__What is required__
Please reproduce every one of the entries below word for word, with nothing changed.

__Records of scene-based questions__
####

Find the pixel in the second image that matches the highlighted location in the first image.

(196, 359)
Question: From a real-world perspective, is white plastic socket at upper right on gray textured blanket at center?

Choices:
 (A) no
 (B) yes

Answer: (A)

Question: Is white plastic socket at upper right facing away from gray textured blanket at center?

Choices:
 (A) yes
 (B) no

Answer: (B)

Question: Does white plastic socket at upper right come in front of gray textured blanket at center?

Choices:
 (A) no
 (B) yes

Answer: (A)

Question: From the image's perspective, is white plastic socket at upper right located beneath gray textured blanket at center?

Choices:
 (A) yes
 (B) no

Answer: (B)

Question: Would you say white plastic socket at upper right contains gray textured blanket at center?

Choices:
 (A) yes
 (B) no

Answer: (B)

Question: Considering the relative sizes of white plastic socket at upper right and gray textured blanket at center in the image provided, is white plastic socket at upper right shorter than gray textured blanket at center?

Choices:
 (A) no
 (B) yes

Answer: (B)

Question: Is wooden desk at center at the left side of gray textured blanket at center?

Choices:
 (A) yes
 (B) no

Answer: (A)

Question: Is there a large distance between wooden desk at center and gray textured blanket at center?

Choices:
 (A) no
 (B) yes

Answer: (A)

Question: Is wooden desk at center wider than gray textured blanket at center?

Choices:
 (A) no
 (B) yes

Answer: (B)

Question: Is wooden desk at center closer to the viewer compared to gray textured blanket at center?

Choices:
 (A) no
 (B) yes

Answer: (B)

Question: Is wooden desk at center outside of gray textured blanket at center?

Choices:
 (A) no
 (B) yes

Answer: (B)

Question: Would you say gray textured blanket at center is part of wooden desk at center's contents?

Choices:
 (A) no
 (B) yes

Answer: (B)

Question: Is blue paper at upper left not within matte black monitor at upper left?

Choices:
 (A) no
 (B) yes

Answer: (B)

####

__Exercise answer__
Find the pixel in the second image that matches the highlighted location in the first image.

(196, 359)
Question: From a real-world perspective, is white plastic socket at upper right on gray textured blanket at center?

Choices:
 (A) no
 (B) yes

Answer: (A)

Question: Is white plastic socket at upper right facing away from gray textured blanket at center?

Choices:
 (A) yes
 (B) no

Answer: (B)

Question: Does white plastic socket at upper right come in front of gray textured blanket at center?

Choices:
 (A) no
 (B) yes

Answer: (A)

Question: From the image's perspective, is white plastic socket at upper right located beneath gray textured blanket at center?

Choices:
 (A) yes
 (B) no

Answer: (B)

Question: Would you say white plastic socket at upper right contains gray textured blanket at center?

Choices:
 (A) yes
 (B) no

Answer: (B)

Question: Considering the relative sizes of white plastic socket at upper right and gray textured blanket at center in the image provided, is white plastic socket at upper right shorter than gray textured blanket at center?

Choices:
 (A) no
 (B) yes

Answer: (B)

Question: Is wooden desk at center at the left side of gray textured blanket at center?

Choices:
 (A) yes
 (B) no

Answer: (A)

Question: Is there a large distance between wooden desk at center and gray textured blanket at center?

Choices:
 (A) no
 (B) yes

Answer: (A)

Question: Is wooden desk at center wider than gray textured blanket at center?

Choices:
 (A) no
 (B) yes

Answer: (B)

Question: Is wooden desk at center closer to the viewer compared to gray textured blanket at center?

Choices:
 (A) no
 (B) yes

Answer: (B)

Question: Is wooden desk at center outside of gray textured blanket at center?

Choices:
 (A) no
 (B) yes

Answer: (B)

Question: Would you say gray textured blanket at center is part of wooden desk at center's contents?

Choices:
 (A) no
 (B) yes

Answer: (B)

Question: Is blue paper at upper left not within matte black monitor at upper left?

Choices:
 (A) no
 (B) yes

Answer: (B)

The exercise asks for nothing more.